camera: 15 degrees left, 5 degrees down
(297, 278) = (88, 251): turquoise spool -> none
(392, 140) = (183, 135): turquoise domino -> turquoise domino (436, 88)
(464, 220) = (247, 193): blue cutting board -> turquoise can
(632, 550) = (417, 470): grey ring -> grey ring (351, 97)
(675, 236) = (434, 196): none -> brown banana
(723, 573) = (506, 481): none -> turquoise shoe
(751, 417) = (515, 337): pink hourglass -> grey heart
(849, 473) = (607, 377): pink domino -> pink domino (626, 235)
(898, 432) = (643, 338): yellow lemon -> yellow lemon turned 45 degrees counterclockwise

==

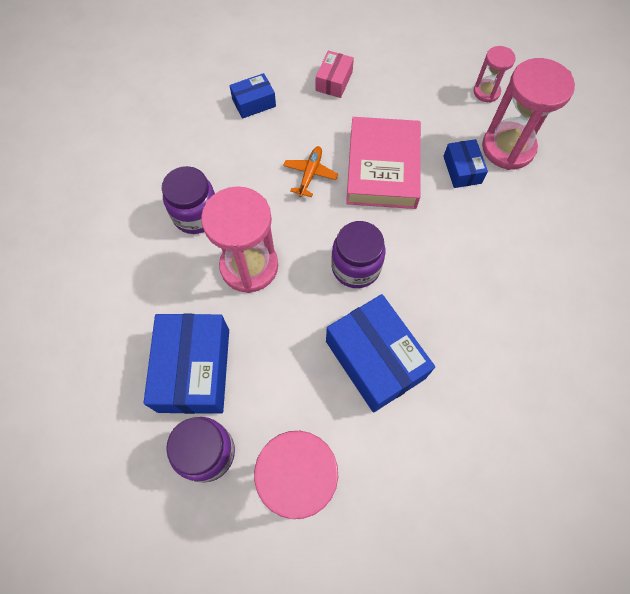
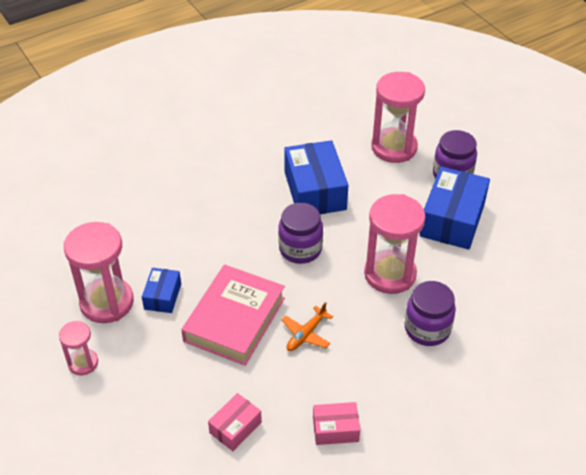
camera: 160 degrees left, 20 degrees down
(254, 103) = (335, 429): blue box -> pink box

▶ **Problem requirements**: Above are the entries. Output exactly the lines beginning with the line that has "camera: 15 degrees left, 5 degrees down" and ending with the line that has "(898, 432) = (643, 338): yellow".

▶ **Result below**:
camera: 15 degrees left, 5 degrees down
(297, 278) = (88, 251): turquoise spool -> none
(392, 140) = (183, 135): turquoise domino -> turquoise domino (436, 88)
(464, 220) = (247, 193): blue cutting board -> turquoise can
(632, 550) = (417, 470): grey ring -> grey ring (351, 97)
(675, 236) = (434, 196): none -> brown banana
(723, 573) = (506, 481): none -> turquoise shoe
(751, 417) = (515, 337): pink hourglass -> grey heart
(849, 473) = (607, 377): pink domino -> pink domino (626, 235)
(898, 432) = (643, 338): yellow lemon -> yellow lemon turned 45 degrees counterclockwise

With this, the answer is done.